● Your assignment:
Would you please transcribe, exactly as written, the lines of the entries below starting at the one that holds "(867, 164) = (635, 321): pink" and ending at the one that holds "(1040, 243) = (624, 453): white", both included?

● Source data:
***

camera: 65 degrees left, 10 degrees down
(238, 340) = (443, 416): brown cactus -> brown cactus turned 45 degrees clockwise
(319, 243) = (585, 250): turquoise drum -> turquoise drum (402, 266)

***

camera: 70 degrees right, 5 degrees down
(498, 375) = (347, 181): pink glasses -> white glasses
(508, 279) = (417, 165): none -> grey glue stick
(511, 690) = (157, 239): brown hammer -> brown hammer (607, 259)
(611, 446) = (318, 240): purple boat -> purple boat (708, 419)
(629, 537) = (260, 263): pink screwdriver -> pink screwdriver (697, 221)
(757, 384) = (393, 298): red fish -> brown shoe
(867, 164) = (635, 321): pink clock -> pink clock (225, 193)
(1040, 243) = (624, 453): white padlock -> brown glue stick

***

● Response area:
(867, 164) = (635, 321): pink clock -> pink clock (225, 193)
(1040, 243) = (624, 453): white padlock -> brown glue stick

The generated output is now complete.